Print all the records below exactly as they stand, but leave out the pictures.

------------------------------------

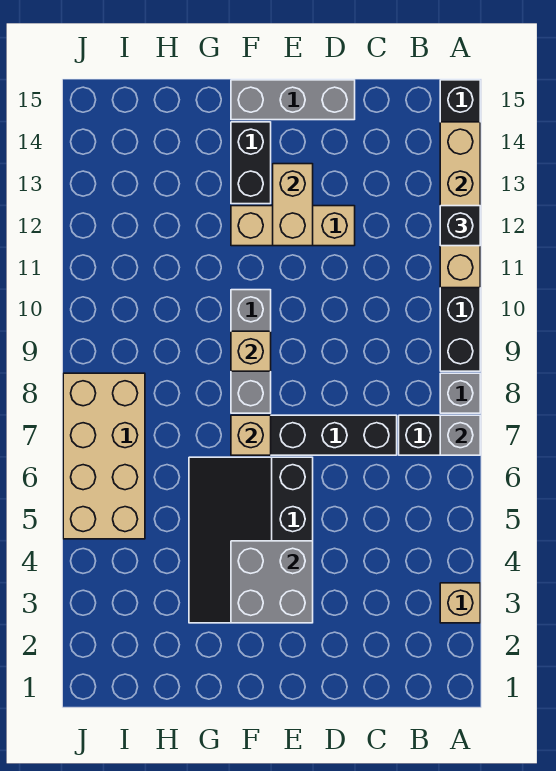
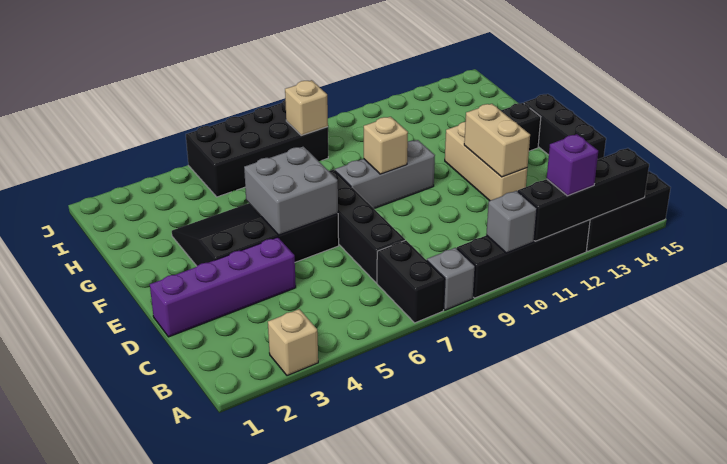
grey brick A7 level 2 -> grey brick A10 level 2
tan brick A11:A14 level 2 -> black brick A11:A14 level 2
black brick A12 level 3 -> purple brick A12 level 3
none -> purple brick D1:D4 level 1
grey brick D15:F15 level 1 -> black brick D15:F15 level 1
grey brick E3:F4 level 2 -> grey brick E5:F6 level 2
tan brick E12:E13 level 2 -> tan brick D12:E12 level 2
tan brick F7 level 2 -> tan brick I8 level 2
tan brick I5:J8 level 1 -> black brick I5:J8 level 1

------------------------------------

## Written response
grey brick A7 level 2 -> grey brick A10 level 2
tan brick A11:A14 level 2 -> black brick A11:A14 level 2
black brick A12 level 3 -> purple brick A12 level 3
none -> purple brick D1:D4 level 1
grey brick D15:F15 level 1 -> black brick D15:F15 level 1
grey brick E3:F4 level 2 -> grey brick E5:F6 level 2
tan brick E12:E13 level 2 -> tan brick D12:E12 level 2
tan brick F7 level 2 -> tan brick I8 level 2
tan brick I5:J8 level 1 -> black brick I5:J8 level 1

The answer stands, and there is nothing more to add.